-- What you will do --
Reproduce each of the rows below word for word.

-- Material for this task --
** BEGIN **

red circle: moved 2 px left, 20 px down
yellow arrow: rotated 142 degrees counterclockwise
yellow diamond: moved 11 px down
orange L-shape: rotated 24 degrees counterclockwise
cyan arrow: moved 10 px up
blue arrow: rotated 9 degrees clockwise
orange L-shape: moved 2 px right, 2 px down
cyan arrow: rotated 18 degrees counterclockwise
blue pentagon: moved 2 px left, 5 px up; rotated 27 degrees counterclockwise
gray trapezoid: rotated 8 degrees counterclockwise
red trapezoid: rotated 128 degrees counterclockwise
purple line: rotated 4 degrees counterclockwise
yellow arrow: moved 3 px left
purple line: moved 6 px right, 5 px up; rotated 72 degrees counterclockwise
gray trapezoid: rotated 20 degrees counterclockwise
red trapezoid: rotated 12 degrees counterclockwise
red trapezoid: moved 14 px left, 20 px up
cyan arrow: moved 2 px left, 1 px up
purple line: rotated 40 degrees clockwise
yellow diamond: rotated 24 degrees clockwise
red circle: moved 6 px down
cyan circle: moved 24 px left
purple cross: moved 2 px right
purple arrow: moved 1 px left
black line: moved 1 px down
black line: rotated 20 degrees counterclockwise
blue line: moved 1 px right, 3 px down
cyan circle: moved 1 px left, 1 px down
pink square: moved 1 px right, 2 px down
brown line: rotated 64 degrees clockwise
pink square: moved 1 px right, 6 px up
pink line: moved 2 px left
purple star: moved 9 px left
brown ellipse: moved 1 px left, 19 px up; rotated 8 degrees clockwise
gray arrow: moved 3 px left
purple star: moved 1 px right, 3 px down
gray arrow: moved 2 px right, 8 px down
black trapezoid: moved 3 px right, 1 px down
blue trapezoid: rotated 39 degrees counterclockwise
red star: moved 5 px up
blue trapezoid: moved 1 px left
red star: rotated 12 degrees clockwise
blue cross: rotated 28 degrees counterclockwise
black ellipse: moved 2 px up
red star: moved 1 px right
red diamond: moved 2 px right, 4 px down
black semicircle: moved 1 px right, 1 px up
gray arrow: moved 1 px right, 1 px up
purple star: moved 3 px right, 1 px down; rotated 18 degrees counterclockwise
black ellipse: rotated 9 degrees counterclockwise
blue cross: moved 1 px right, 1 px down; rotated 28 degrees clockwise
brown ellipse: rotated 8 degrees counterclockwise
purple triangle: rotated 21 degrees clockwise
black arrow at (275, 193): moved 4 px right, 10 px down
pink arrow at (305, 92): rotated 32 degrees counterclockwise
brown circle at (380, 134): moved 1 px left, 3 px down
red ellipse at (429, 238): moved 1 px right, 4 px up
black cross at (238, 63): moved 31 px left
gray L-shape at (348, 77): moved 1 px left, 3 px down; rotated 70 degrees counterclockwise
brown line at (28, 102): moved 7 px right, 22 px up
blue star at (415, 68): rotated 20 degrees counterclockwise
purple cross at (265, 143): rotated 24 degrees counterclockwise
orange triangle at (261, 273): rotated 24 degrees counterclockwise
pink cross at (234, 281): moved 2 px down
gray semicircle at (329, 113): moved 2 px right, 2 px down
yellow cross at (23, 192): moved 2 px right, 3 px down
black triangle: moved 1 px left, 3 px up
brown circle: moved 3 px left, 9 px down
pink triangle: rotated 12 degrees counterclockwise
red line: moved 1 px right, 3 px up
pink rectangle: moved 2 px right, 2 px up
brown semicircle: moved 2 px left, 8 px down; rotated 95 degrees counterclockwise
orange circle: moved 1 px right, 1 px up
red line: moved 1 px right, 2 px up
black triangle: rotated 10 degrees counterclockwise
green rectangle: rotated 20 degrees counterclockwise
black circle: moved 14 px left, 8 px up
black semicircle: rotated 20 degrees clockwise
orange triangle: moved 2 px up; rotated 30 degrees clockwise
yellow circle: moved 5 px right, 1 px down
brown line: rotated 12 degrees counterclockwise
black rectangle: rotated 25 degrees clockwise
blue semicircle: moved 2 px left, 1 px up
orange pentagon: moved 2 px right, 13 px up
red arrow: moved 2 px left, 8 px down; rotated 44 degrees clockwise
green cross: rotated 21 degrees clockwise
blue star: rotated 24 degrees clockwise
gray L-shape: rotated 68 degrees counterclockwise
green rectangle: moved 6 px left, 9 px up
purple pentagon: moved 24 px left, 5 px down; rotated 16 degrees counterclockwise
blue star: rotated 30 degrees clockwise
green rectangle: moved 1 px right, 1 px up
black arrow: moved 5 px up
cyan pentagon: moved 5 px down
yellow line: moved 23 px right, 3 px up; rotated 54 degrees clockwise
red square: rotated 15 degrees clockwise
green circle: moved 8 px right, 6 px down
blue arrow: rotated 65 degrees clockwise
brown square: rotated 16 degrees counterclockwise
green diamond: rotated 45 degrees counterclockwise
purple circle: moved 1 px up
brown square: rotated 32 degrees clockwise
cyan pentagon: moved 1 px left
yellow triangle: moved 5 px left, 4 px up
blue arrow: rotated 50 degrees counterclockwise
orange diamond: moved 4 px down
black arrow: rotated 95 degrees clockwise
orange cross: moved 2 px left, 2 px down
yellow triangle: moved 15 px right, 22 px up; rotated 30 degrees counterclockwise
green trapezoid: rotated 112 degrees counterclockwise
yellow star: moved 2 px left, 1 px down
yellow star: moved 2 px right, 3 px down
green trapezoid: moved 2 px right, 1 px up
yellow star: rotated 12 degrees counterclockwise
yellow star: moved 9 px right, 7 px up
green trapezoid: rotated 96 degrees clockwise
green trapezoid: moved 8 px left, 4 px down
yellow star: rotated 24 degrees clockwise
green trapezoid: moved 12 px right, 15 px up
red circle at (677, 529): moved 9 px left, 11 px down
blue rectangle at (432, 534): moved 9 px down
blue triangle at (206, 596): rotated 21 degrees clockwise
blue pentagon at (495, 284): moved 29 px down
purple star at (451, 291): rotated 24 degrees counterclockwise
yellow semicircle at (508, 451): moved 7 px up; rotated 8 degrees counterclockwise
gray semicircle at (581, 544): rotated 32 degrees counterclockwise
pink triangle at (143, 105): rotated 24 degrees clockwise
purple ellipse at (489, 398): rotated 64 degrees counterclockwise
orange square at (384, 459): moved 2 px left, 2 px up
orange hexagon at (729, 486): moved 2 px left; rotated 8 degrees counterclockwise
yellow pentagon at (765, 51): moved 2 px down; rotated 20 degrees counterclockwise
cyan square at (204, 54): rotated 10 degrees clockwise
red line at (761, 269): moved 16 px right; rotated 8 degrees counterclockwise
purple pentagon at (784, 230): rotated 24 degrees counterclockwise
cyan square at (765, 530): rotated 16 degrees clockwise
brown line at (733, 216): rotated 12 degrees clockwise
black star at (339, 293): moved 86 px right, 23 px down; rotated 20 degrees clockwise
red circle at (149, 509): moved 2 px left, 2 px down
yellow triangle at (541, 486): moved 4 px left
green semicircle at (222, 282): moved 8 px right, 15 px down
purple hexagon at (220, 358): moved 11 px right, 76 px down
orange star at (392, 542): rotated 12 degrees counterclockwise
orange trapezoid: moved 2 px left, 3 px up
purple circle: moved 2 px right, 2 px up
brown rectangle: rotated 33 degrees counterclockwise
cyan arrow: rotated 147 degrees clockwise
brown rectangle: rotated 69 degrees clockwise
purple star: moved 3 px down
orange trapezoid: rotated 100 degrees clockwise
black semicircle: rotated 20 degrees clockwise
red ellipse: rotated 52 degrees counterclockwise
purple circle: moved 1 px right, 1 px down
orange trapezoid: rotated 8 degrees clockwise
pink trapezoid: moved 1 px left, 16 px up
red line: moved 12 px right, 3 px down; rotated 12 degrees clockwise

** END **

-- Task output --
red circle: moved 2 px left, 20 px down
yellow arrow: rotated 142 degrees counterclockwise
yellow diamond: moved 11 px down
orange L-shape: rotated 24 degrees counterclockwise
cyan arrow: moved 10 px up
blue arrow: rotated 9 degrees clockwise
orange L-shape: moved 2 px right, 2 px down
cyan arrow: rotated 18 degrees counterclockwise
blue pentagon: moved 2 px left, 5 px up; rotated 27 degrees counterclockwise
gray trapezoid: rotated 8 degrees counterclockwise
red trapezoid: rotated 128 degrees counterclockwise
purple line: rotated 4 degrees counterclockwise
yellow arrow: moved 3 px left
purple line: moved 6 px right, 5 px up; rotated 72 degrees counterclockwise
gray trapezoid: rotated 20 degrees counterclockwise
red trapezoid: rotated 12 degrees counterclockwise
red trapezoid: moved 14 px left, 20 px up
cyan arrow: moved 2 px left, 1 px up
purple line: rotated 40 degrees clockwise
yellow diamond: rotated 24 degrees clockwise
red circle: moved 6 px down
cyan circle: moved 24 px left
purple cross: moved 2 px right
purple arrow: moved 1 px left
black line: moved 1 px down
black line: rotated 20 degrees counterclockwise
blue line: moved 1 px right, 3 px down
cyan circle: moved 1 px left, 1 px down
pink square: moved 1 px right, 2 px down
brown line: rotated 64 degrees clockwise
pink square: moved 1 px right, 6 px up
pink line: moved 2 px left
purple star: moved 9 px left
brown ellipse: moved 1 px left, 19 px up; rotated 8 degrees clockwise
gray arrow: moved 3 px left
purple star: moved 1 px right, 3 px down
gray arrow: moved 2 px right, 8 px down
black trapezoid: moved 3 px right, 1 px down
blue trapezoid: rotated 39 degrees counterclockwise
red star: moved 5 px up
blue trapezoid: moved 1 px left
red star: rotated 12 degrees clockwise
blue cross: rotated 28 degrees counterclockwise
black ellipse: moved 2 px up
red star: moved 1 px right
red diamond: moved 2 px right, 4 px down
black semicircle: moved 1 px right, 1 px up
gray arrow: moved 1 px right, 1 px up
purple star: moved 3 px right, 1 px down; rotated 18 degrees counterclockwise
black ellipse: rotated 9 degrees counterclockwise
blue cross: moved 1 px right, 1 px down; rotated 28 degrees clockwise
brown ellipse: rotated 8 degrees counterclockwise
purple triangle: rotated 21 degrees clockwise
black arrow at (275, 193): moved 4 px right, 10 px down
pink arrow at (305, 92): rotated 32 degrees counterclockwise
brown circle at (380, 134): moved 1 px left, 3 px down
red ellipse at (429, 238): moved 1 px right, 4 px up
black cross at (238, 63): moved 31 px left
gray L-shape at (348, 77): moved 1 px left, 3 px down; rotated 70 degrees counterclockwise
brown line at (28, 102): moved 7 px right, 22 px up
blue star at (415, 68): rotated 20 degrees counterclockwise
purple cross at (265, 143): rotated 24 degrees counterclockwise
orange triangle at (261, 273): rotated 24 degrees counterclockwise
pink cross at (234, 281): moved 2 px down
gray semicircle at (329, 113): moved 2 px right, 2 px down
yellow cross at (23, 192): moved 2 px right, 3 px down
black triangle: moved 1 px left, 3 px up
brown circle: moved 3 px left, 9 px down
pink triangle: rotated 12 degrees counterclockwise
red line: moved 1 px right, 3 px up
pink rectangle: moved 2 px right, 2 px up
brown semicircle: moved 2 px left, 8 px down; rotated 95 degrees counterclockwise
orange circle: moved 1 px right, 1 px up
red line: moved 1 px right, 2 px up
black triangle: rotated 10 degrees counterclockwise
green rectangle: rotated 20 degrees counterclockwise
black circle: moved 14 px left, 8 px up
black semicircle: rotated 20 degrees clockwise
orange triangle: moved 2 px up; rotated 30 degrees clockwise
yellow circle: moved 5 px right, 1 px down
brown line: rotated 12 degrees counterclockwise
black rectangle: rotated 25 degrees clockwise
blue semicircle: moved 2 px left, 1 px up
orange pentagon: moved 2 px right, 13 px up
red arrow: moved 2 px left, 8 px down; rotated 44 degrees clockwise
green cross: rotated 21 degrees clockwise
blue star: rotated 24 degrees clockwise
gray L-shape: rotated 68 degrees counterclockwise
green rectangle: moved 6 px left, 9 px up
purple pentagon: moved 24 px left, 5 px down; rotated 16 degrees counterclockwise
blue star: rotated 30 degrees clockwise
green rectangle: moved 1 px right, 1 px up
black arrow: moved 5 px up
cyan pentagon: moved 5 px down
yellow line: moved 23 px right, 3 px up; rotated 54 degrees clockwise
red square: rotated 15 degrees clockwise
green circle: moved 8 px right, 6 px down
blue arrow: rotated 65 degrees clockwise
brown square: rotated 16 degrees counterclockwise
green diamond: rotated 45 degrees counterclockwise
purple circle: moved 1 px up
brown square: rotated 32 degrees clockwise
cyan pentagon: moved 1 px left
yellow triangle: moved 5 px left, 4 px up
blue arrow: rotated 50 degrees counterclockwise
orange diamond: moved 4 px down
black arrow: rotated 95 degrees clockwise
orange cross: moved 2 px left, 2 px down
yellow triangle: moved 15 px right, 22 px up; rotated 30 degrees counterclockwise
green trapezoid: rotated 112 degrees counterclockwise
yellow star: moved 2 px left, 1 px down
yellow star: moved 2 px right, 3 px down
green trapezoid: moved 2 px right, 1 px up
yellow star: rotated 12 degrees counterclockwise
yellow star: moved 9 px right, 7 px up
green trapezoid: rotated 96 degrees clockwise
green trapezoid: moved 8 px left, 4 px down
yellow star: rotated 24 degrees clockwise
green trapezoid: moved 12 px right, 15 px up
red circle at (677, 529): moved 9 px left, 11 px down
blue rectangle at (432, 534): moved 9 px down
blue triangle at (206, 596): rotated 21 degrees clockwise
blue pentagon at (495, 284): moved 29 px down
purple star at (451, 291): rotated 24 degrees counterclockwise
yellow semicircle at (508, 451): moved 7 px up; rotated 8 degrees counterclockwise
gray semicircle at (581, 544): rotated 32 degrees counterclockwise
pink triangle at (143, 105): rotated 24 degrees clockwise
purple ellipse at (489, 398): rotated 64 degrees counterclockwise
orange square at (384, 459): moved 2 px left, 2 px up
orange hexagon at (729, 486): moved 2 px left; rotated 8 degrees counterclockwise
yellow pentagon at (765, 51): moved 2 px down; rotated 20 degrees counterclockwise
cyan square at (204, 54): rotated 10 degrees clockwise
red line at (761, 269): moved 16 px right; rotated 8 degrees counterclockwise
purple pentagon at (784, 230): rotated 24 degrees counterclockwise
cyan square at (765, 530): rotated 16 degrees clockwise
brown line at (733, 216): rotated 12 degrees clockwise
black star at (339, 293): moved 86 px right, 23 px down; rotated 20 degrees clockwise
red circle at (149, 509): moved 2 px left, 2 px down
yellow triangle at (541, 486): moved 4 px left
green semicircle at (222, 282): moved 8 px right, 15 px down
purple hexagon at (220, 358): moved 11 px right, 76 px down
orange star at (392, 542): rotated 12 degrees counterclockwise
orange trapezoid: moved 2 px left, 3 px up
purple circle: moved 2 px right, 2 px up
brown rectangle: rotated 33 degrees counterclockwise
cyan arrow: rotated 147 degrees clockwise
brown rectangle: rotated 69 degrees clockwise
purple star: moved 3 px down
orange trapezoid: rotated 100 degrees clockwise
black semicircle: rotated 20 degrees clockwise
red ellipse: rotated 52 degrees counterclockwise
purple circle: moved 1 px right, 1 px down
orange trapezoid: rotated 8 degrees clockwise
pink trapezoid: moved 1 px left, 16 px up
red line: moved 12 px right, 3 px down; rotated 12 degrees clockwise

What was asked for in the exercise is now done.